*** Block opens ***

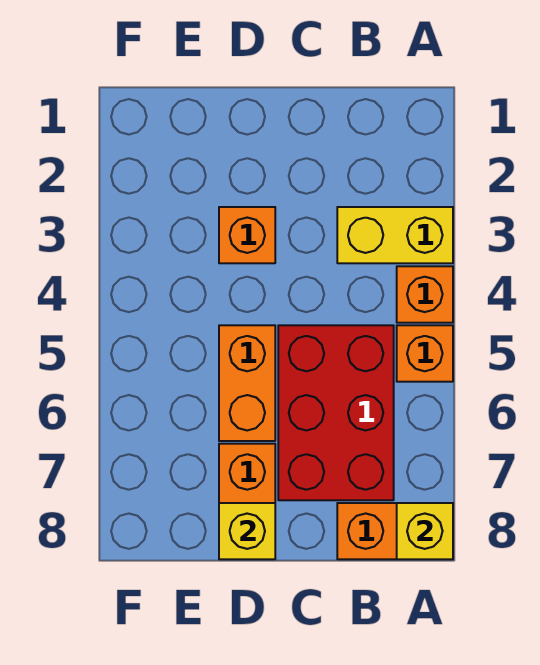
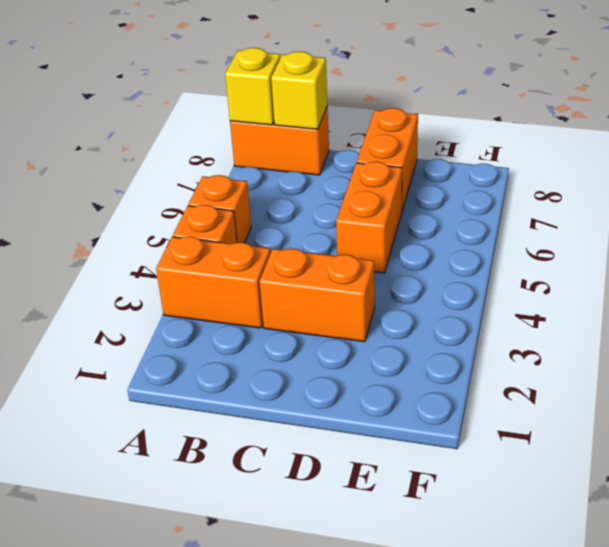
yellow 1x2 brick [337,207,453,263] -> orange 1x2 brick [156,236,271,328]
red 2x3 brick [278,325,394,500] -> none
orange 1x1 brick [219,207,275,263] -> orange 1x2 brick [260,248,375,342]
yellow 1x1 brick [219,503,275,559] -> yellow 1x1 brick moved to [271,51,327,129]

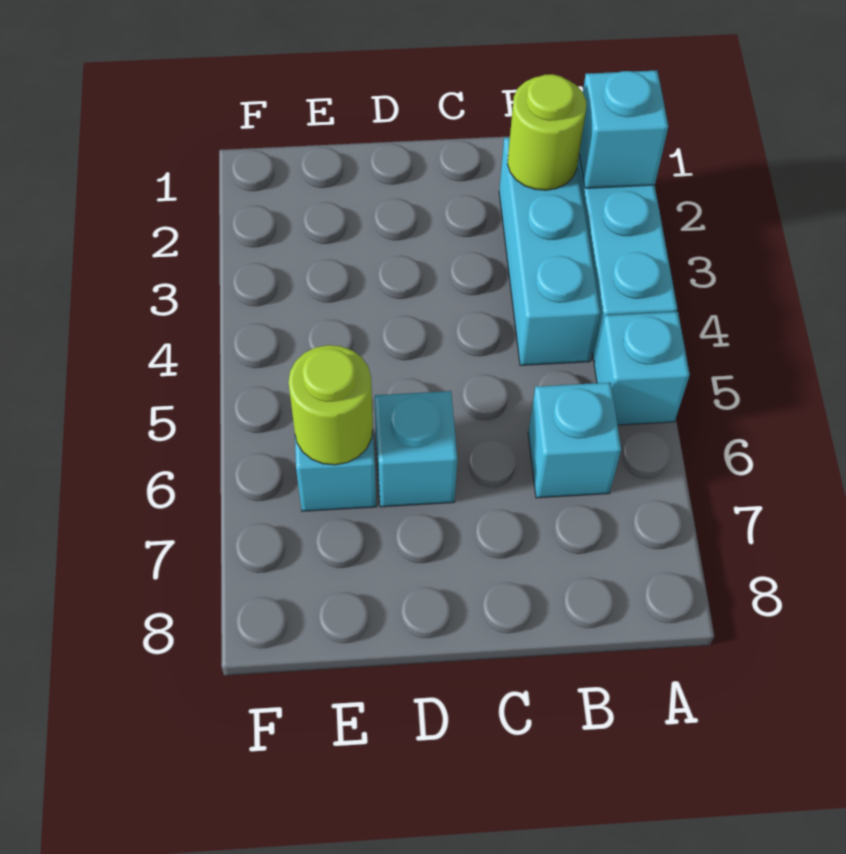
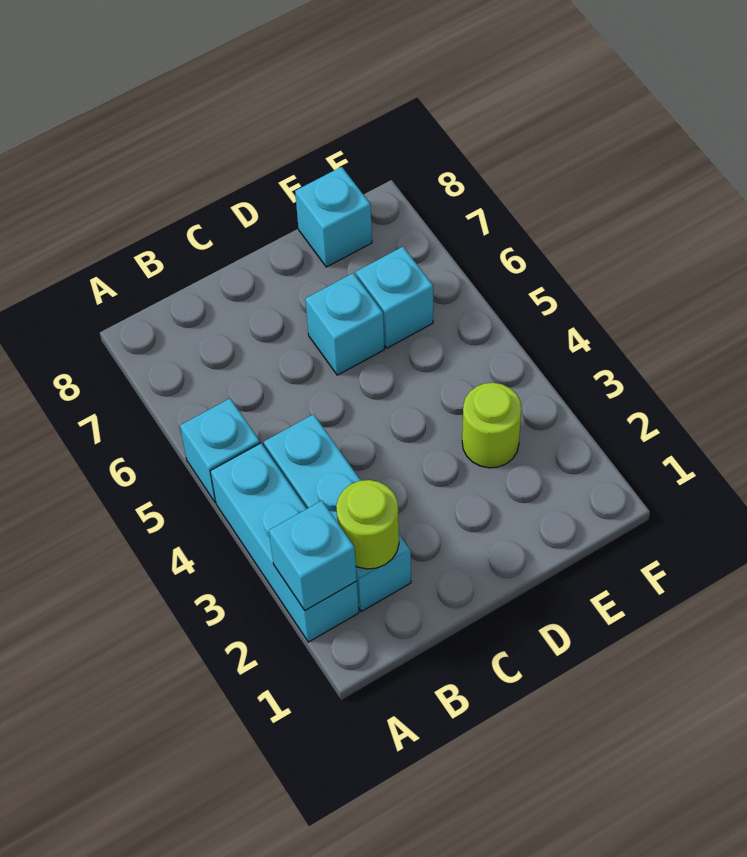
cyan 1x1 brick [528,382,621,498] -> cyan 1x1 brick moved to [295,167,372,267]
lime 1x1 round brick [288,345,373,465] -> lime 1x1 round brick moved to [462,383,521,468]

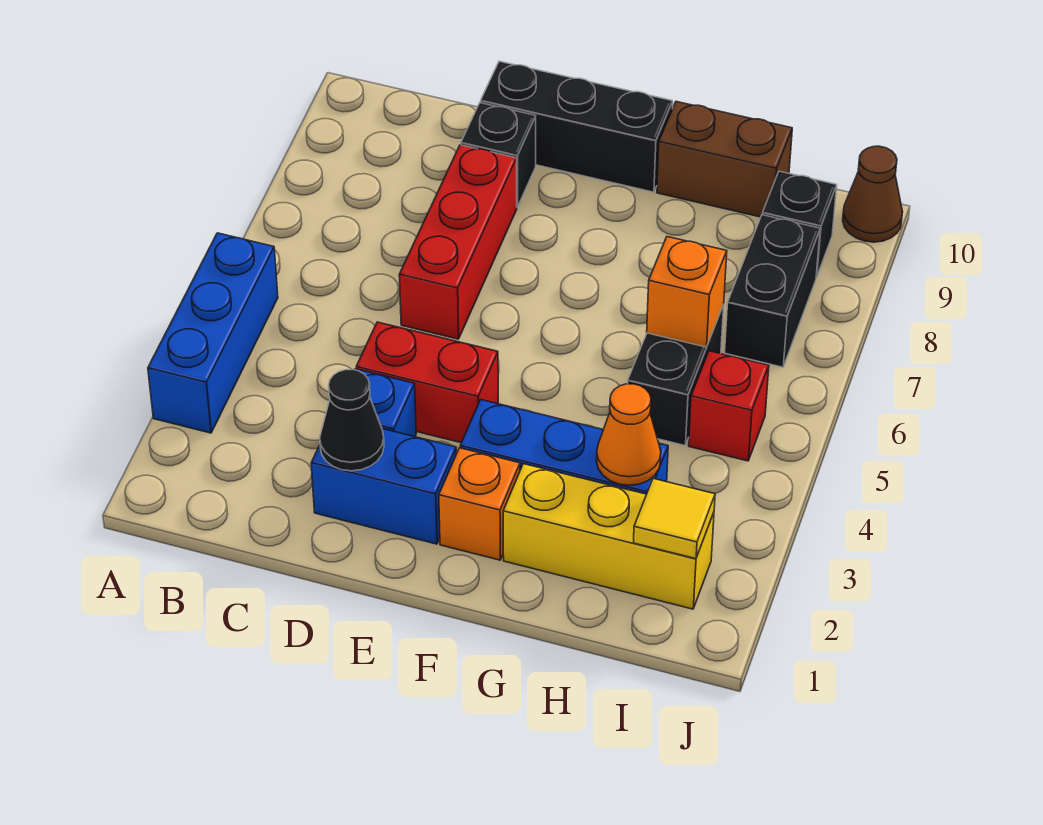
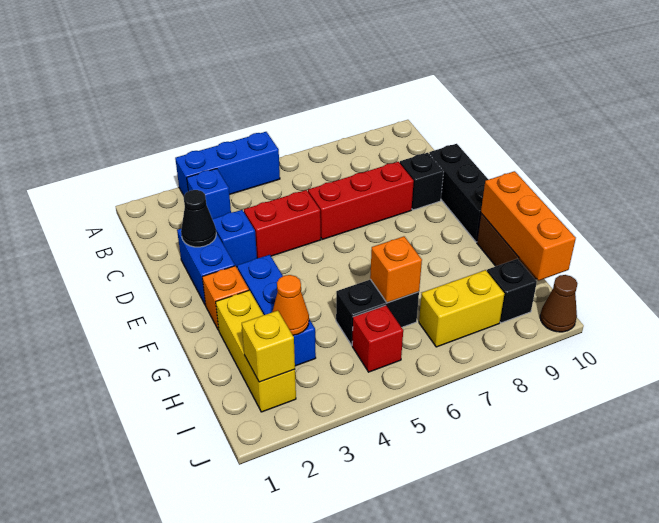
none -> blue 1x1 brick [187,169,231,219]
red 1x2 brick [356,322,498,443] -> red 1x2 brick turned to [244,190,321,258]
none -> orange 1x3 brick [481,171,576,280]
yellow 1x1 tile [634,478,715,559] -> yellow 1x1 brick [242,311,295,382]
black 1x2 brick [725,215,820,367] -> yellow 1x2 brick [419,270,504,347]

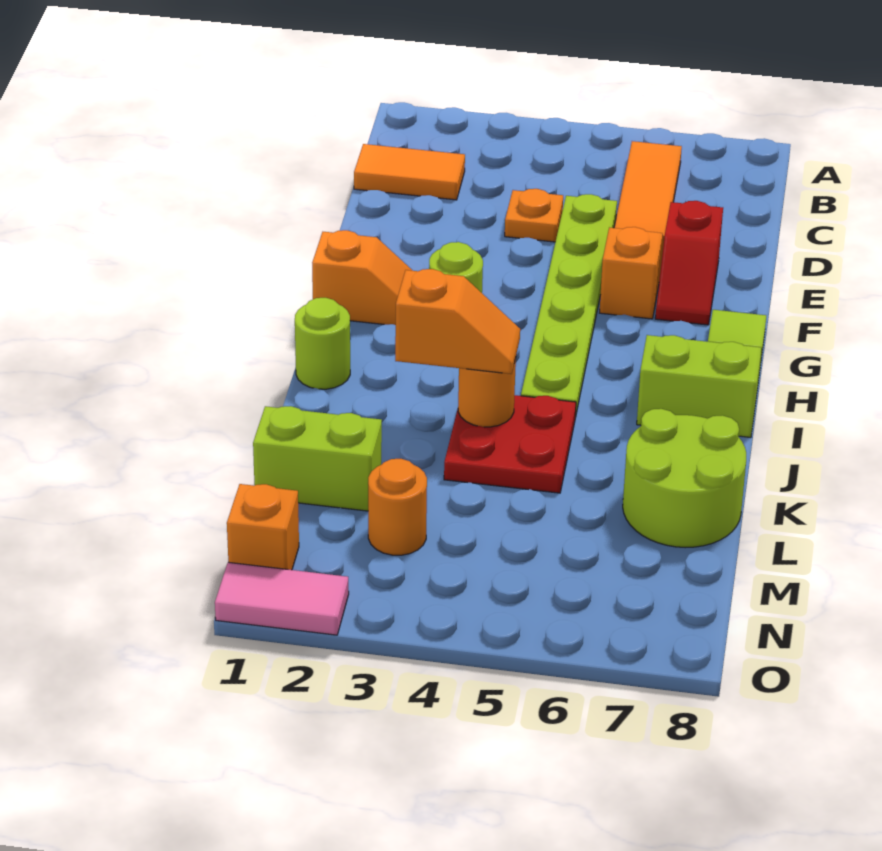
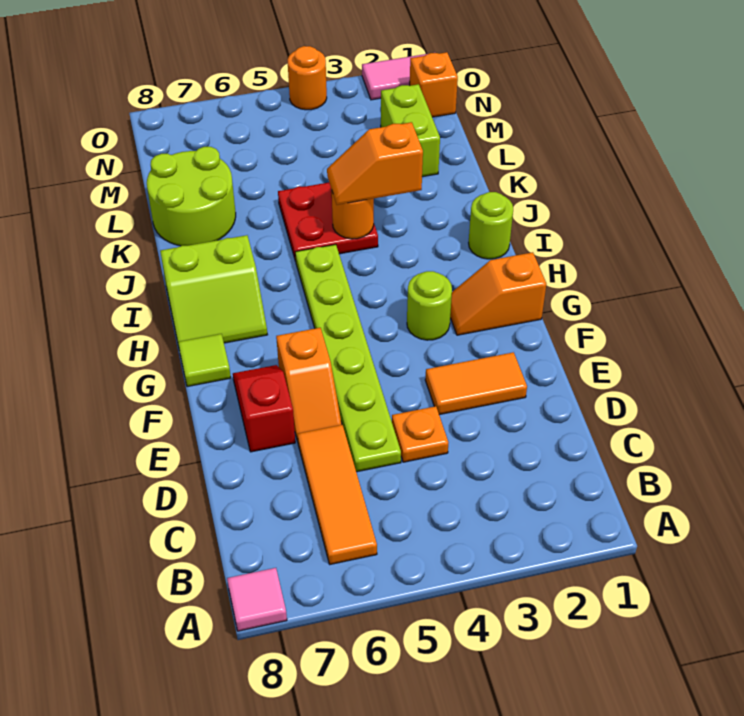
none -> pink 1x1 tile [227,568,287,631]
orange 1x2 tile [354,144,465,200] -> orange 1x2 tile moved to [425,352,527,415]
lime 1x2 brick [253,406,382,511] -> lime 1x2 brick turned to [381,84,440,177]
orange 1x1 round brick [368,459,427,555] -> orange 1x1 round brick moved to [287,46,327,110]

*** Block closes ***

* WHAT IS EXPECTED *
The lines to set down run from the line with "none -> orange 1x3 brick [481,171,576,280]" up to and including the line with "none -> pink 1x1 tile [227,568,287,631]" in the entries above. Reproduce them exactly, with no pictures.

* WORKED SOLUTION *
none -> orange 1x3 brick [481,171,576,280]
yellow 1x1 tile [634,478,715,559] -> yellow 1x1 brick [242,311,295,382]
black 1x2 brick [725,215,820,367] -> yellow 1x2 brick [419,270,504,347]

none -> pink 1x1 tile [227,568,287,631]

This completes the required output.